* [WHAT YOU NEED TO DO]
A stretch of the entries below is to be set down exactly, running from the line with "D7: diode 1N4004" through the line with "R3: 62k (5V, SCL) -> 3.9k (5V, SCL)", both included, and no other line.

* [DATASET EXTRACT]
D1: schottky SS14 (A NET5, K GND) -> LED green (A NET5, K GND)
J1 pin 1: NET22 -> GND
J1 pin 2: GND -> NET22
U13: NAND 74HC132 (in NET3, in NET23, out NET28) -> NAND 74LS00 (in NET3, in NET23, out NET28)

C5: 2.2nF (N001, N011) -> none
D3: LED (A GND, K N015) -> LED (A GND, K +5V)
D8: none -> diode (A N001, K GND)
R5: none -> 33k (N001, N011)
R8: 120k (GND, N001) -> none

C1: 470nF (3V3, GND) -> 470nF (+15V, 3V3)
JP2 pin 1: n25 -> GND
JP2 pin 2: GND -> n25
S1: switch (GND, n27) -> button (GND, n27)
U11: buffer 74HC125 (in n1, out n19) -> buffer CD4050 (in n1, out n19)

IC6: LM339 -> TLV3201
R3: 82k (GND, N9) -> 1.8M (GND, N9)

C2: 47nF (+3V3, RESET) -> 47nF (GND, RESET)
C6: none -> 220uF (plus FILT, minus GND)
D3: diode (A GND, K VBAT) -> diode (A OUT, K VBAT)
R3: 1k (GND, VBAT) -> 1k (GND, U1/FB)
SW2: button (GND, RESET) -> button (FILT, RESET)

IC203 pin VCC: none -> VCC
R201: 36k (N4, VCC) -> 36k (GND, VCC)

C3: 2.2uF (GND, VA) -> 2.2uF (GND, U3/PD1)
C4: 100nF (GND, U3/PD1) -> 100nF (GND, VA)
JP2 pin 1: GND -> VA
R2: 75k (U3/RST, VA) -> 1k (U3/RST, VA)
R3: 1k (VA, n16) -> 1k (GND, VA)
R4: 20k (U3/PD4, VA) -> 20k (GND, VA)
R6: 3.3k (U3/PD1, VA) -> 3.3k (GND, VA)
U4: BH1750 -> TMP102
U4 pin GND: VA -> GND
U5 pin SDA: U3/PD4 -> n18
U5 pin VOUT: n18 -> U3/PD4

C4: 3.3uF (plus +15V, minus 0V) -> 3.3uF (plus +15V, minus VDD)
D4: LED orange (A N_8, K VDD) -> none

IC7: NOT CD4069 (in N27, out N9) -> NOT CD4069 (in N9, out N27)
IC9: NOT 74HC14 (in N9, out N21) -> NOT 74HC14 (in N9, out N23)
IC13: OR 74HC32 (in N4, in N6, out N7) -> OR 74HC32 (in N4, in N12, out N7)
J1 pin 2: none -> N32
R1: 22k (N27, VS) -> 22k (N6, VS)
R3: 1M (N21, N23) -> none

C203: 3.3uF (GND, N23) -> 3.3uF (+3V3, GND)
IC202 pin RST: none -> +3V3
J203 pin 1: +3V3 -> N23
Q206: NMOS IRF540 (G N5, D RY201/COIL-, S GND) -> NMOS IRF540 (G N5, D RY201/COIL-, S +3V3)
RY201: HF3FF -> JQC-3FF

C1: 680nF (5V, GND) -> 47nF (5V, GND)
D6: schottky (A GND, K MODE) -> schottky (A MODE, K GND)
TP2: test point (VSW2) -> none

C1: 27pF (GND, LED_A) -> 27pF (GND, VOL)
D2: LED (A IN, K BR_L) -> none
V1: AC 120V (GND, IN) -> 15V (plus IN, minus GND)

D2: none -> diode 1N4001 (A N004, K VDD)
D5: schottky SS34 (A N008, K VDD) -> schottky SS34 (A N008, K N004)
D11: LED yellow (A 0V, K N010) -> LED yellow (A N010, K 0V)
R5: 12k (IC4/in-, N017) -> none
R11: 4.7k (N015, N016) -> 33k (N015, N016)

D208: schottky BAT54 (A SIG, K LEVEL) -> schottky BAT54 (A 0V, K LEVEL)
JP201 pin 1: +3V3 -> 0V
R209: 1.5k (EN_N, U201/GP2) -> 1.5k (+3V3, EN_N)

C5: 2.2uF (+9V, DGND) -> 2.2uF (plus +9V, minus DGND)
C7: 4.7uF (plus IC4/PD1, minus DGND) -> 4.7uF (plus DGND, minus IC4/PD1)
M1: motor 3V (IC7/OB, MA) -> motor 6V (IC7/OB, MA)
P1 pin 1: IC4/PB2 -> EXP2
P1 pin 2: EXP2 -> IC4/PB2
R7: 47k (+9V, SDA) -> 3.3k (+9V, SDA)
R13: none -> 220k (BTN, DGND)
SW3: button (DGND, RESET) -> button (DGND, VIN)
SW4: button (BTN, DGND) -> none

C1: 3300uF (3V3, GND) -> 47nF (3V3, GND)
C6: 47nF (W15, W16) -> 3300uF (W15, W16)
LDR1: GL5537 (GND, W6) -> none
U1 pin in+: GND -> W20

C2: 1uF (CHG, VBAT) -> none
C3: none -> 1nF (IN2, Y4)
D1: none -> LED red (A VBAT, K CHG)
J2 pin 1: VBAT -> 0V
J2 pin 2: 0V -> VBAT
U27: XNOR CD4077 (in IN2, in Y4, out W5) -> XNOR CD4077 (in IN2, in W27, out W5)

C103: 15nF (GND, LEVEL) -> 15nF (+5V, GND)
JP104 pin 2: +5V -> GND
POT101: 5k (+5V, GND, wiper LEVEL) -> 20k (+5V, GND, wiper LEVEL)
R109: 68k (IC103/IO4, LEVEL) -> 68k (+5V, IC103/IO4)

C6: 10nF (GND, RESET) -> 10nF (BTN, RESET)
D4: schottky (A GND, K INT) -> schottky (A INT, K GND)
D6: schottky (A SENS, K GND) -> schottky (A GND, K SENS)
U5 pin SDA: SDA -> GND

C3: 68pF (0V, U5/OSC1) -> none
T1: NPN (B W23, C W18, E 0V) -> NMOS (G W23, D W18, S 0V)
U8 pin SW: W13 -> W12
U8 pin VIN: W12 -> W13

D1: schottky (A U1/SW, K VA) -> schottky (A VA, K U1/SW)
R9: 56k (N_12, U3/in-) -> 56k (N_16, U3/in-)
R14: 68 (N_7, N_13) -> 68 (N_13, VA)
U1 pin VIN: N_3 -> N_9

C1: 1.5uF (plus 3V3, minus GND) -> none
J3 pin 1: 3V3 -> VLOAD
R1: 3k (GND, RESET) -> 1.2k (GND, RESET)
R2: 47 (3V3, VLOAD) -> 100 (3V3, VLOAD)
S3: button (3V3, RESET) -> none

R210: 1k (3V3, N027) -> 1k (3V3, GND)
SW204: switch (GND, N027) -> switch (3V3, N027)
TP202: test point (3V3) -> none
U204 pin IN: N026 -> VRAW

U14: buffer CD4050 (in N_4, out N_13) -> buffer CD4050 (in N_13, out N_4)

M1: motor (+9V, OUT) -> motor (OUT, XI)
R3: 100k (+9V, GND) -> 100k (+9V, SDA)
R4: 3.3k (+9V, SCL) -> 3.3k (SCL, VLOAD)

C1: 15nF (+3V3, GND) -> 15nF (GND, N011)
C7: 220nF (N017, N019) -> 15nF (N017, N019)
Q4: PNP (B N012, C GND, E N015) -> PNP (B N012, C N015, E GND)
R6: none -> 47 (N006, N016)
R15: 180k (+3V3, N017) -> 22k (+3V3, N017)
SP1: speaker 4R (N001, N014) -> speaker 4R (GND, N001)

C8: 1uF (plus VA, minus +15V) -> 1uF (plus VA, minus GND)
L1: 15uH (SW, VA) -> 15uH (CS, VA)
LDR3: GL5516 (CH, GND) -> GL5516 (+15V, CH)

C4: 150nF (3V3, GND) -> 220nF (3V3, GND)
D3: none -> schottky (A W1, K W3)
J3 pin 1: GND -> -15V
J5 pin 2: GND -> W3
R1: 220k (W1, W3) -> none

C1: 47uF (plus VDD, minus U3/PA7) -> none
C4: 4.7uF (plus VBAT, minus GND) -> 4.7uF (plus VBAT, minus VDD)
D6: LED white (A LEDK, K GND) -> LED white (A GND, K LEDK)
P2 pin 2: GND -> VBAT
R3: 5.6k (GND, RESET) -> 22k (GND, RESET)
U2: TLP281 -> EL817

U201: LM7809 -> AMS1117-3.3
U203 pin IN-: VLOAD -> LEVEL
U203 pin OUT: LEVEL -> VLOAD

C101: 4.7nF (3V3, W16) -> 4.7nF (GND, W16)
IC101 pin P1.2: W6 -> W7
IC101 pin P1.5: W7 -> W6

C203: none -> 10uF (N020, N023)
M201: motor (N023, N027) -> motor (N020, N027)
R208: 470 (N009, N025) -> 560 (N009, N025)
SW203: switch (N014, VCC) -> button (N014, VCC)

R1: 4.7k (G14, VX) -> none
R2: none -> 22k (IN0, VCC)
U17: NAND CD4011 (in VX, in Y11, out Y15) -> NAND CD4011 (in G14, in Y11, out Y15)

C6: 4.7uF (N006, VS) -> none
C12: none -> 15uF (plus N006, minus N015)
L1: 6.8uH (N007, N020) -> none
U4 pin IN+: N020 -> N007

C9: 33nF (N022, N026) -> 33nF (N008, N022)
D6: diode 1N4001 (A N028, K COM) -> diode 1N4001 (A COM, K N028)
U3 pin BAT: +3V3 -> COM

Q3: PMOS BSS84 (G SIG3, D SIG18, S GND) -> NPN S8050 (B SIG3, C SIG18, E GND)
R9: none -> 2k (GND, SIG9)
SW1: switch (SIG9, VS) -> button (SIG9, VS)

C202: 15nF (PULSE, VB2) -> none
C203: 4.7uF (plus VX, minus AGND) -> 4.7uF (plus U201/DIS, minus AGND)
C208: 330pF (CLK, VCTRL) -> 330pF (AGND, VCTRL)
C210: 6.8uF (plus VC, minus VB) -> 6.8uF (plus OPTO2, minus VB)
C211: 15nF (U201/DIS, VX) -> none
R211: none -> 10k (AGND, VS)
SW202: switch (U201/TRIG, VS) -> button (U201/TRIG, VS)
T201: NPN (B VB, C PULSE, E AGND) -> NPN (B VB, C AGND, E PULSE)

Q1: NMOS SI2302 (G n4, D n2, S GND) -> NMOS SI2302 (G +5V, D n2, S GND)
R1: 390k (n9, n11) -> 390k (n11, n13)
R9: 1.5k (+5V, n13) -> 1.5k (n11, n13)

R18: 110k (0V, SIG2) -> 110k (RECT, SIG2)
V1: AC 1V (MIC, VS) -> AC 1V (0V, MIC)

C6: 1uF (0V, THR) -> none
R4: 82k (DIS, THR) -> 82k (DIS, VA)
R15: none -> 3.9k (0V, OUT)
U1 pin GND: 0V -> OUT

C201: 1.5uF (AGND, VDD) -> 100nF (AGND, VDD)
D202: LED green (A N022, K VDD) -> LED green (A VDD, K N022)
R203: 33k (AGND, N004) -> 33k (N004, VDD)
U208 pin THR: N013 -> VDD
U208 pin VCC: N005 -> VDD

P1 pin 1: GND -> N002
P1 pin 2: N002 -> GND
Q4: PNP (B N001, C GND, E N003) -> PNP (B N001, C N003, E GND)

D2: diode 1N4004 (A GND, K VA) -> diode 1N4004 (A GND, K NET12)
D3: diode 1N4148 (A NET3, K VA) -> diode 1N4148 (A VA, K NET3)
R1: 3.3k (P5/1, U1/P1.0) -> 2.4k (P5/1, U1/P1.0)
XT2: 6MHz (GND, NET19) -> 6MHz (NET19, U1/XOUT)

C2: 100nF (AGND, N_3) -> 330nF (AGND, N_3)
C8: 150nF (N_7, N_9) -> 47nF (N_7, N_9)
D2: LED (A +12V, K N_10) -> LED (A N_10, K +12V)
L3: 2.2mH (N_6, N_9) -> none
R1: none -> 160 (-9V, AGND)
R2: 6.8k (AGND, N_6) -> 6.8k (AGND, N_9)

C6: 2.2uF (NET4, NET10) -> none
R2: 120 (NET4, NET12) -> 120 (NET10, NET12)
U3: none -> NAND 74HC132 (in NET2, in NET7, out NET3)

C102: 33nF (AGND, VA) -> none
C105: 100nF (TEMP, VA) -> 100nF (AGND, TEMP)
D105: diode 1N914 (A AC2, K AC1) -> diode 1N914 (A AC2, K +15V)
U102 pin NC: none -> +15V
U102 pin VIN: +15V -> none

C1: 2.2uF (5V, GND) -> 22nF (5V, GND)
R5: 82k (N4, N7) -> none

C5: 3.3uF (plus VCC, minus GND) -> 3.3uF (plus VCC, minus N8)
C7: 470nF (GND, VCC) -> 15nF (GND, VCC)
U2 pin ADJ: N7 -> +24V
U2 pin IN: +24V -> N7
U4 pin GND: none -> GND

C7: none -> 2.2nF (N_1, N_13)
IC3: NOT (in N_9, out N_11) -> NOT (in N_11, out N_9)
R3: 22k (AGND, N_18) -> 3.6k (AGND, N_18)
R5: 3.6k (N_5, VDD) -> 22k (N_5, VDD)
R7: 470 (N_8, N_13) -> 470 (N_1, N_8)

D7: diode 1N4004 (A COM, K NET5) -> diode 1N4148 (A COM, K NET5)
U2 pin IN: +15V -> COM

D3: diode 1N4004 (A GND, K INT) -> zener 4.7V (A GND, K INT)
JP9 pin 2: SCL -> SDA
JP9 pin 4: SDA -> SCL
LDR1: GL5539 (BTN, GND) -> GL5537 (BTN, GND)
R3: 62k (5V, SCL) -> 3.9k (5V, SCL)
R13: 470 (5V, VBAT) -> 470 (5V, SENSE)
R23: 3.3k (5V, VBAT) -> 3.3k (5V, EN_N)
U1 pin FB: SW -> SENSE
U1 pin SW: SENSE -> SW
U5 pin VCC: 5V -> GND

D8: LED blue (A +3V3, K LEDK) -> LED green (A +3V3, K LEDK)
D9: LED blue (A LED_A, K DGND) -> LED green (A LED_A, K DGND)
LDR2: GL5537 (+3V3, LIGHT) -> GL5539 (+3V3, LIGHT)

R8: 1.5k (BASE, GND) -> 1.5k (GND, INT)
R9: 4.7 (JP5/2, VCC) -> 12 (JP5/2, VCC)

* [RESULT OF THIS EXERCISE]
D7: diode 1N4004 (A COM, K NET5) -> diode 1N4148 (A COM, K NET5)
U2 pin IN: +15V -> COM

D3: diode 1N4004 (A GND, K INT) -> zener 4.7V (A GND, K INT)
JP9 pin 2: SCL -> SDA
JP9 pin 4: SDA -> SCL
LDR1: GL5539 (BTN, GND) -> GL5537 (BTN, GND)
R3: 62k (5V, SCL) -> 3.9k (5V, SCL)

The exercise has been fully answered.